(Exercise data begins)
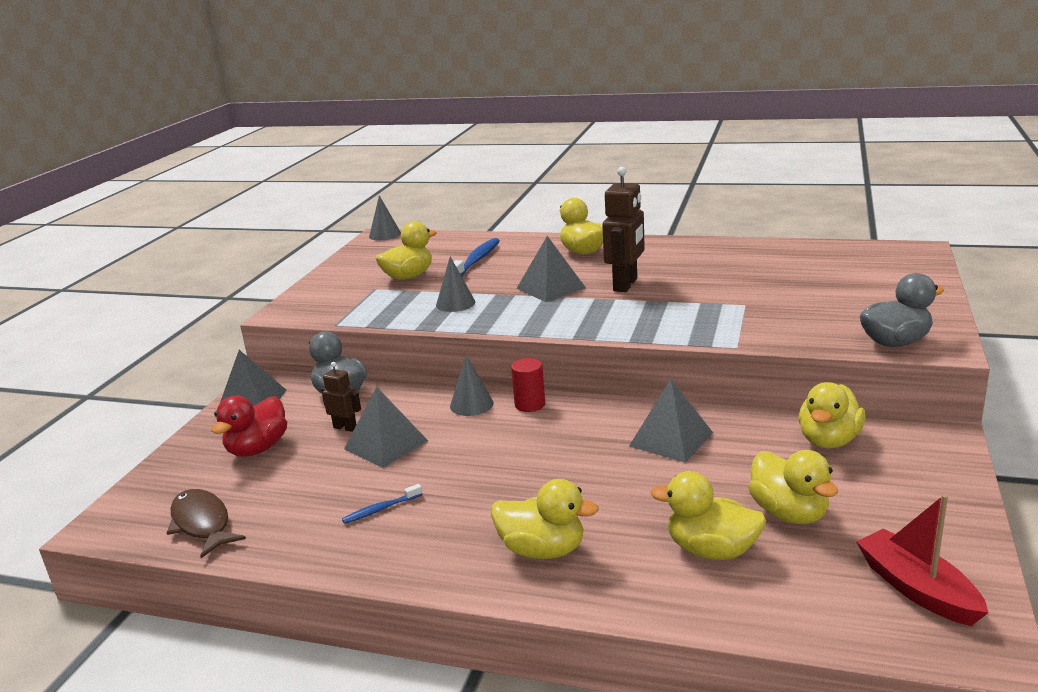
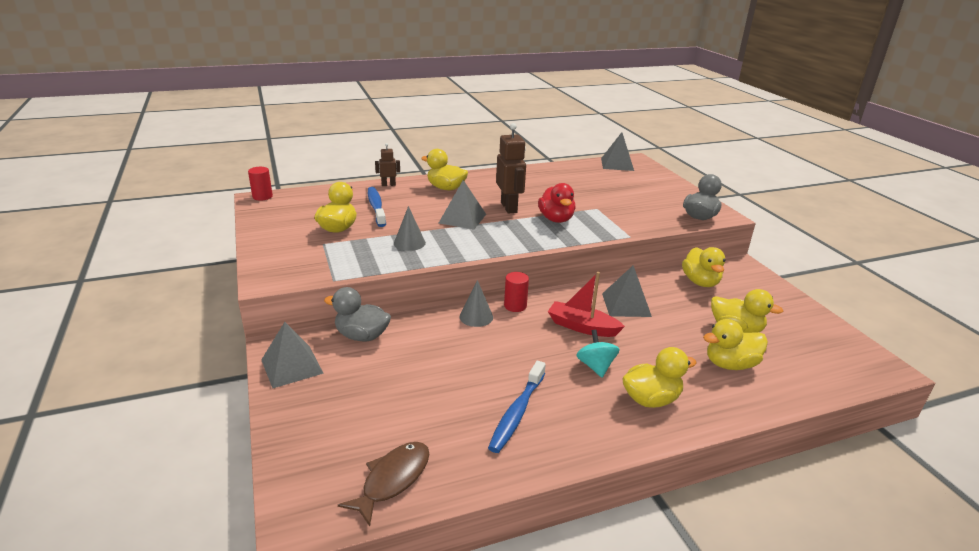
camera: 40 degrees left, 5 degrees up
(202, 523) = (393, 480): brown fish -> brown fish turned 105 degrees clockwise
(257, 449) = (354, 402): red duck -> red duck (556, 219)
(345, 427) = (405, 362): brown robot -> brown robot (388, 185)
(380, 509) = (517, 413): blue toothbrush -> blue toothbrush, size x1.90
(385, 235) = (262, 196): grey cone -> red cylinder
(386, 444) = (455, 364): grey pyramid -> grey pyramid (617, 164)
(529, 494) = (595, 366): none -> turquoise spinning top
(917, 589) = (832, 350): red boat -> red boat (582, 327)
(Exercise data ends)
◆ What is being asked: Through the last line of the entries above, beginning at the line containing "(202, 523) = (393, 480): brown", transcribe each line exactly, both ends included and nothing more.

◆ Expected answer:
(202, 523) = (393, 480): brown fish -> brown fish turned 105 degrees clockwise
(257, 449) = (354, 402): red duck -> red duck (556, 219)
(345, 427) = (405, 362): brown robot -> brown robot (388, 185)
(380, 509) = (517, 413): blue toothbrush -> blue toothbrush, size x1.90
(385, 235) = (262, 196): grey cone -> red cylinder
(386, 444) = (455, 364): grey pyramid -> grey pyramid (617, 164)
(529, 494) = (595, 366): none -> turquoise spinning top
(917, 589) = (832, 350): red boat -> red boat (582, 327)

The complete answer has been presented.